(Supplied material begins)
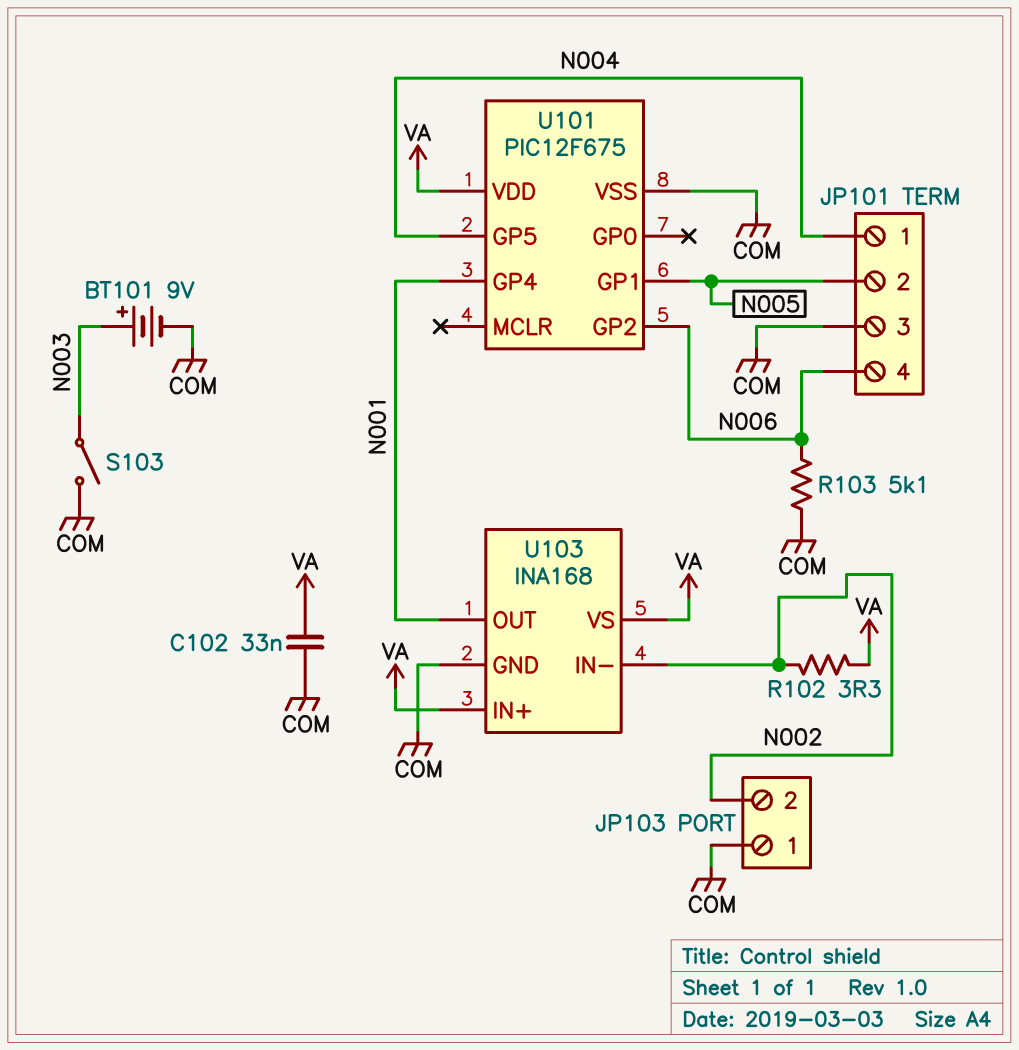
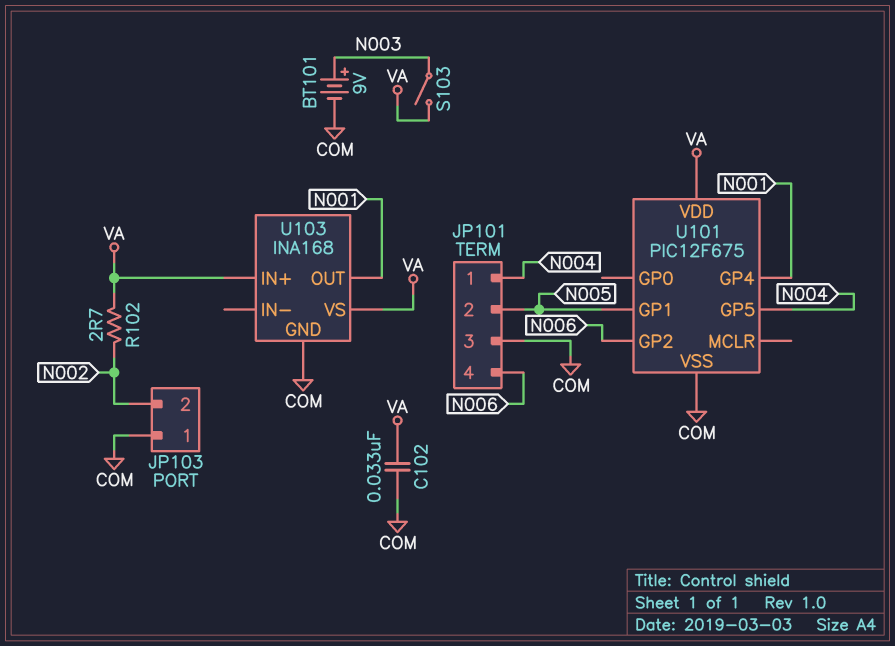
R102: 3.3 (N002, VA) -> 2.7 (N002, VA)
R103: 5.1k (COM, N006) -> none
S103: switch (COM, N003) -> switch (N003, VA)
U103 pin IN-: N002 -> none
(Supplied material ends)
(Supplied material begins)
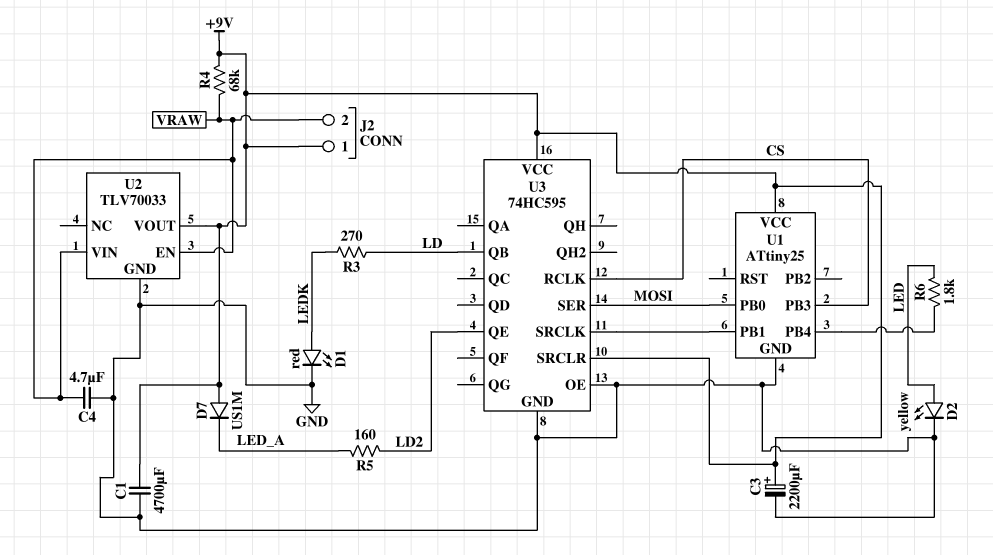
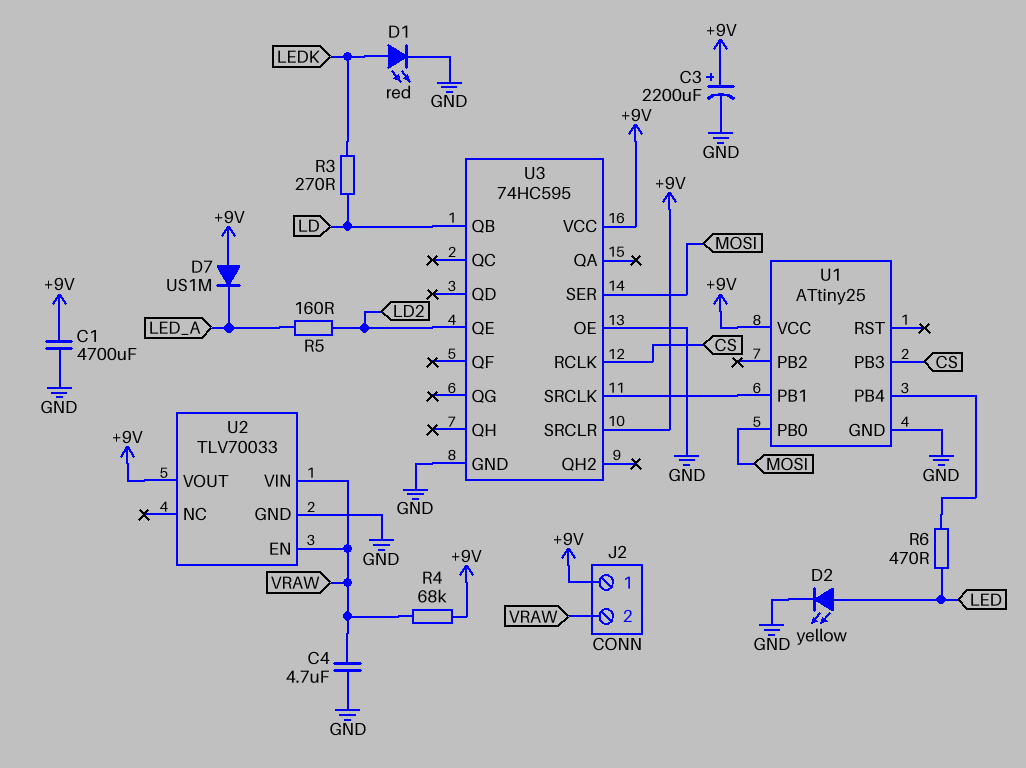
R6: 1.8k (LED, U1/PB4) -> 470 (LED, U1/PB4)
(Supplied material ends)
- What is being asked
In the listing above, find the line with "R102: 3.3 (N002, VA) -> 2.7 (N002, VA)" and the line with "U103 pin IN-: N002 -> none", then reproduce both and every line between them exactly.

- Written solution
R102: 3.3 (N002, VA) -> 2.7 (N002, VA)
R103: 5.1k (COM, N006) -> none
S103: switch (COM, N003) -> switch (N003, VA)
U103 pin IN-: N002 -> none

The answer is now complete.